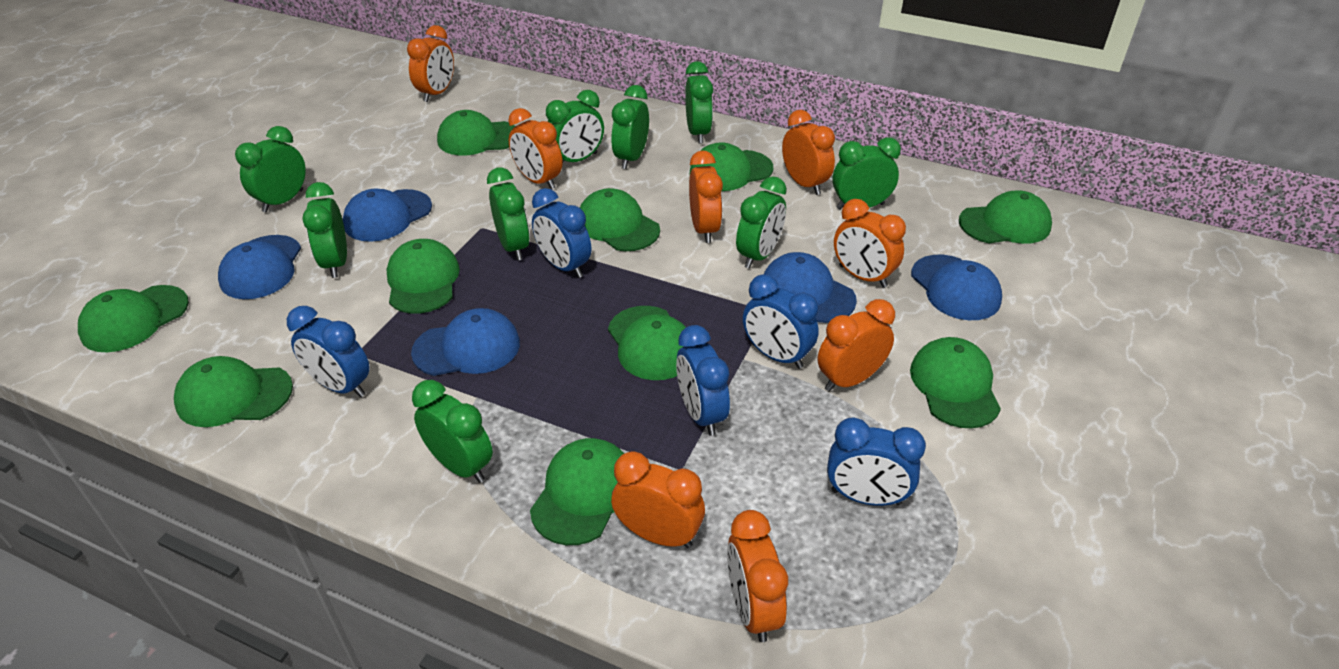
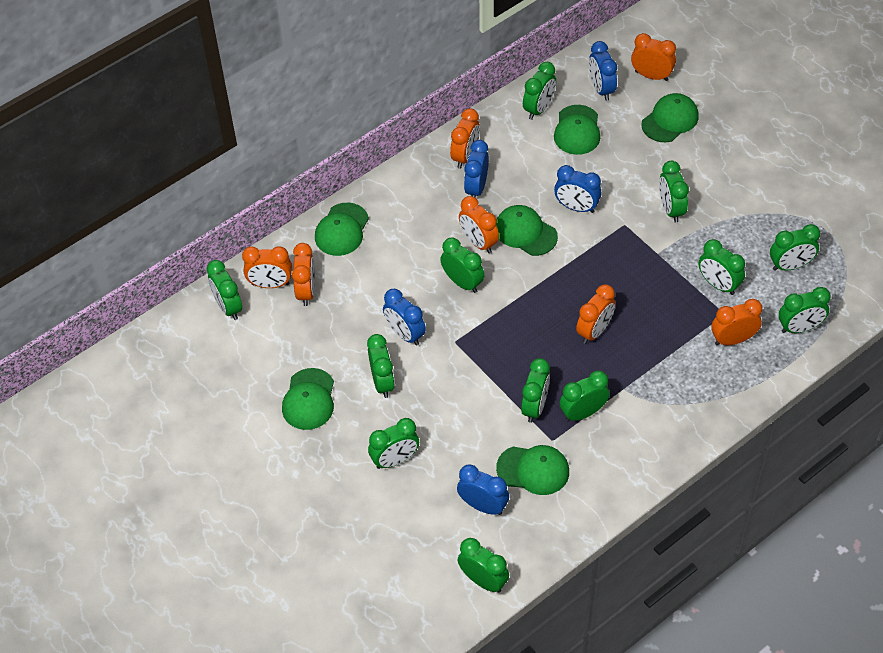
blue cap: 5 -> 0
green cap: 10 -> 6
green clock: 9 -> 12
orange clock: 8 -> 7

* * *

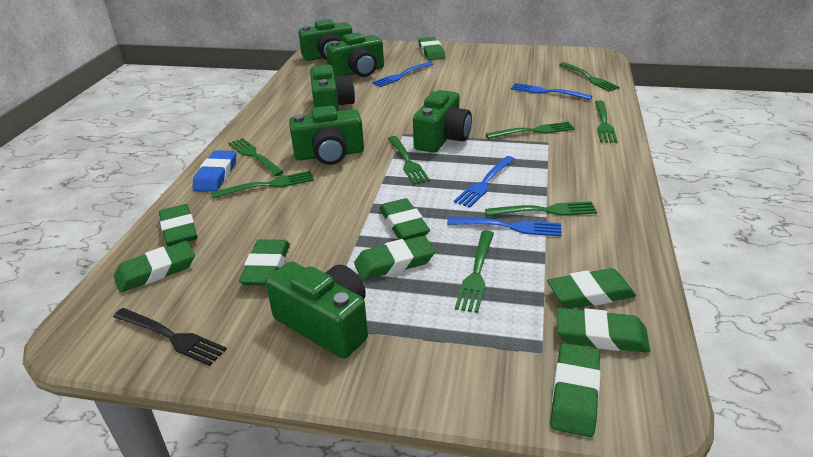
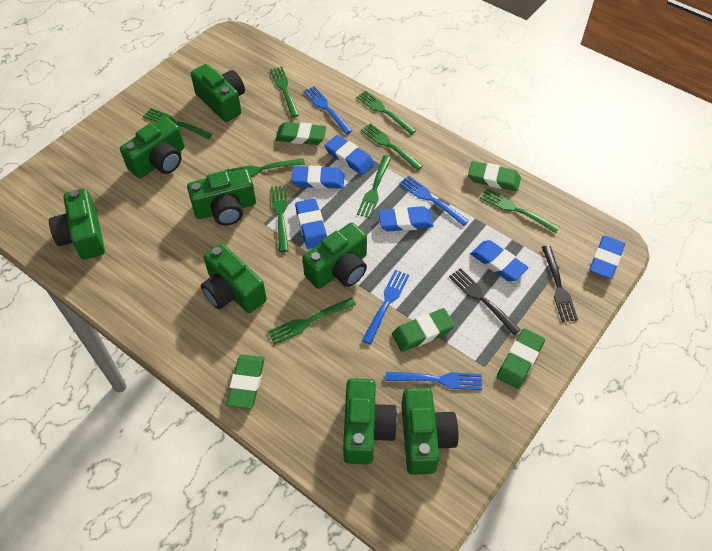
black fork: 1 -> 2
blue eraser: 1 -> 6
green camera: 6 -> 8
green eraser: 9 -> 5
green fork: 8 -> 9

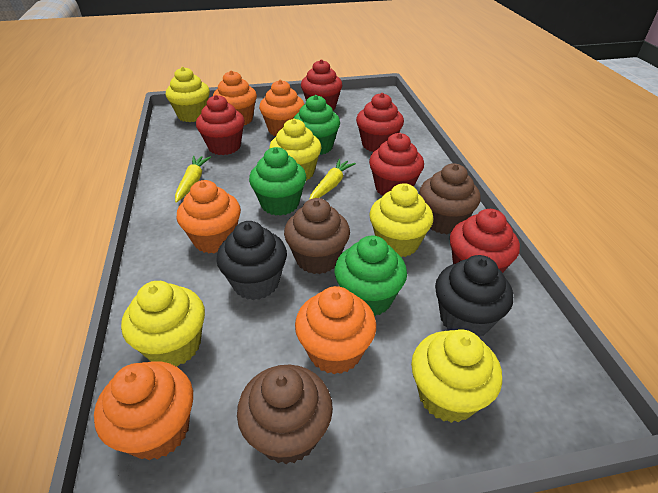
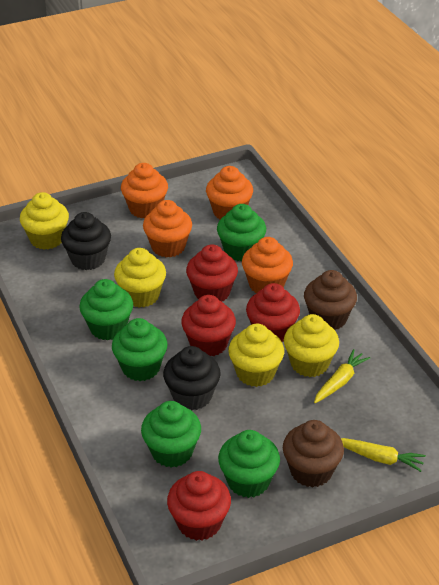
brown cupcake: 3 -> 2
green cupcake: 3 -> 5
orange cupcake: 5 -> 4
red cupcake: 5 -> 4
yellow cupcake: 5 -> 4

...

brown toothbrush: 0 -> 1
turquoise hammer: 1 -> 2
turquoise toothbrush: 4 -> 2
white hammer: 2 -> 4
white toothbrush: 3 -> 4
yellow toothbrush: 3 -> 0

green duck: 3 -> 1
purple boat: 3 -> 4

(EXERCISE)
Scan the listing above for the line that has "white toothbrush: 3 -> 4", then copy exactly from that line through the line that has "purple boat: 3 -> 4".

(SOLVED EXERCISE)
white toothbrush: 3 -> 4
yellow toothbrush: 3 -> 0

green duck: 3 -> 1
purple boat: 3 -> 4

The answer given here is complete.